• [Exercise details]
The answer must consist of every line in the records below that contains the string "eraser".

•••••

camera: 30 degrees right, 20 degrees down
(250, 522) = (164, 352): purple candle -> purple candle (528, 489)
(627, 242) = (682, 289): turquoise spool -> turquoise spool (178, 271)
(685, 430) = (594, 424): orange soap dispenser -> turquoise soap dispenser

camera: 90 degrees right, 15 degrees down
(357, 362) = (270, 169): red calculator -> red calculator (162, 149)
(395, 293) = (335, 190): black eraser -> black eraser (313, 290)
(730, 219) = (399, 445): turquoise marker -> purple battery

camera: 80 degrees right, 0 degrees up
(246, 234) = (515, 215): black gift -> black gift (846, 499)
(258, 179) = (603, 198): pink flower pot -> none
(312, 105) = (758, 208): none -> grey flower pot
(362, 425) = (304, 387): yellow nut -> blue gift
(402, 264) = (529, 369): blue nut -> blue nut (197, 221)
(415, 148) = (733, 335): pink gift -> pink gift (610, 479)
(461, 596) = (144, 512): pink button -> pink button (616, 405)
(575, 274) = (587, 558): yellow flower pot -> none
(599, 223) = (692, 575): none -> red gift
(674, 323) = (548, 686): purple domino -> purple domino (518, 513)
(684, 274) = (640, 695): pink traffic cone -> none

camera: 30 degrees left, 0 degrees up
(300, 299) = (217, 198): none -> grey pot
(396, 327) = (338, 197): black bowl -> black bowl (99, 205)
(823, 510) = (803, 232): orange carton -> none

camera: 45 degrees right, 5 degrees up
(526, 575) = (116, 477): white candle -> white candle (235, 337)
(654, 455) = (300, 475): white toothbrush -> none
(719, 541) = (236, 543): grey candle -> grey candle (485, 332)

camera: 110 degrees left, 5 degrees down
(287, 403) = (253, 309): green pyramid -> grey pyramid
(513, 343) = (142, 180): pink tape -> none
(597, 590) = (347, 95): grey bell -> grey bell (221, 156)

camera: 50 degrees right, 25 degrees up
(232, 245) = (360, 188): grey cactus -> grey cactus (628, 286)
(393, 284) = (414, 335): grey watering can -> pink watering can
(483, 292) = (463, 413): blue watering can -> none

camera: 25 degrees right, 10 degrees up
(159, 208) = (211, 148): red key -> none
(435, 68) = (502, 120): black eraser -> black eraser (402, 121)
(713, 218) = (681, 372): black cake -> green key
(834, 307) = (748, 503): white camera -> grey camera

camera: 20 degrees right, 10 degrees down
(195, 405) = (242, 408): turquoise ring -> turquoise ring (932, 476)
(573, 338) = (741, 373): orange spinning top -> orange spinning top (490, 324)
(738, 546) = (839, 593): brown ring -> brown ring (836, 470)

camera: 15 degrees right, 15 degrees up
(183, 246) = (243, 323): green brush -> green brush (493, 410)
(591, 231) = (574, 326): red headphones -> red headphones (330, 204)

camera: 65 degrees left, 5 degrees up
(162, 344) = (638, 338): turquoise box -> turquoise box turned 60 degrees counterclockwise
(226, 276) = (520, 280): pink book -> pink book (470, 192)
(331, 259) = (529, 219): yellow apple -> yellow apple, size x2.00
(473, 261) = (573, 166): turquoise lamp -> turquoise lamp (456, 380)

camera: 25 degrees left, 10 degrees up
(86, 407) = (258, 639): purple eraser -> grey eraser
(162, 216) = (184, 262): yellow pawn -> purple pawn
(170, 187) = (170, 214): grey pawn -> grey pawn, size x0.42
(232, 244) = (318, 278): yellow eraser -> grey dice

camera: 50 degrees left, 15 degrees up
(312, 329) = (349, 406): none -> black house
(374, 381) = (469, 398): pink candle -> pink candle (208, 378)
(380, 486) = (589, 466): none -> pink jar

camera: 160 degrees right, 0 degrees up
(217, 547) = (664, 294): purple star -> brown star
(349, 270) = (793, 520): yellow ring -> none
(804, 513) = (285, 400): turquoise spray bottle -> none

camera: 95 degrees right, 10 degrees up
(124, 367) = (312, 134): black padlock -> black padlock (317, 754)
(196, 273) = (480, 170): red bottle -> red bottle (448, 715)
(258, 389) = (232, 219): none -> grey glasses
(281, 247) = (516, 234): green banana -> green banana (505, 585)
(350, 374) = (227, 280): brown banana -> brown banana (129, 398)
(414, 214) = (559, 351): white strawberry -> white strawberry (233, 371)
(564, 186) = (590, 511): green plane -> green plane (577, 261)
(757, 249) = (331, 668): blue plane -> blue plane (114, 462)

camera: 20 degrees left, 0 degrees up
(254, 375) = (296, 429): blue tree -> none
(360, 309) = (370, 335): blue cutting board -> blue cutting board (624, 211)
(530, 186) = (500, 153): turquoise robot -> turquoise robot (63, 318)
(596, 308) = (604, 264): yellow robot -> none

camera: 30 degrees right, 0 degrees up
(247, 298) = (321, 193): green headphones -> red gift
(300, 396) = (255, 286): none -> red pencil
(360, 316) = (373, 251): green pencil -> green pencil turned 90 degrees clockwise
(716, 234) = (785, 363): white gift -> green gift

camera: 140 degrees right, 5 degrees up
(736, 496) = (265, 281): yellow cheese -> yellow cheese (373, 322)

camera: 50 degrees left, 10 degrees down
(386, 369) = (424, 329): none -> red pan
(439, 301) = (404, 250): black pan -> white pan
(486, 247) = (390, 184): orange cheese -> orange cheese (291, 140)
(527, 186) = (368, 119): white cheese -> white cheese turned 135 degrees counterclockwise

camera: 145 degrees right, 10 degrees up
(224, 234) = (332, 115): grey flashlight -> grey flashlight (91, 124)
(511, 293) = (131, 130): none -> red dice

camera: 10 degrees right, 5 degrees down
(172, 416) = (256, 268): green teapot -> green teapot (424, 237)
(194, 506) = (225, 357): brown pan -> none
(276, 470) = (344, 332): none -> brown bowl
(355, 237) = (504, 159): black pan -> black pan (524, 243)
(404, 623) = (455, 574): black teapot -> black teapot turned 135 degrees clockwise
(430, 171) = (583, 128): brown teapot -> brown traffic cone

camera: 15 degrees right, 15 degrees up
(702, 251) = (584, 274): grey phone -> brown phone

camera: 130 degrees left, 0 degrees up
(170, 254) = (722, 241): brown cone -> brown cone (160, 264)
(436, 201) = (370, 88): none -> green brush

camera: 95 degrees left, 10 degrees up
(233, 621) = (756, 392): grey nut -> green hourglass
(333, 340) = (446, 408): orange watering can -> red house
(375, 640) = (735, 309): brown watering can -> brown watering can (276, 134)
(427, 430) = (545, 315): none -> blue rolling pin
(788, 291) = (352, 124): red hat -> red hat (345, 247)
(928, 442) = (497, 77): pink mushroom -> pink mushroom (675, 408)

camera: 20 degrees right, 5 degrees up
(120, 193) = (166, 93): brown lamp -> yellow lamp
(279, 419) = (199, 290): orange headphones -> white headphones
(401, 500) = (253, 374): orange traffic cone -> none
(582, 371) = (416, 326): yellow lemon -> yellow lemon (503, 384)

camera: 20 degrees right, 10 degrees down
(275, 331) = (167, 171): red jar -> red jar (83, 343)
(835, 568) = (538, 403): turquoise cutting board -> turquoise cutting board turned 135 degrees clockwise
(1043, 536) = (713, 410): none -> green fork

•••••

• [Exercise response]
(395, 293) = (335, 190): black eraser -> black eraser (313, 290)
(435, 68) = (502, 120): black eraser -> black eraser (402, 121)
(86, 407) = (258, 639): purple eraser -> grey eraser
(232, 244) = (318, 278): yellow eraser -> grey dice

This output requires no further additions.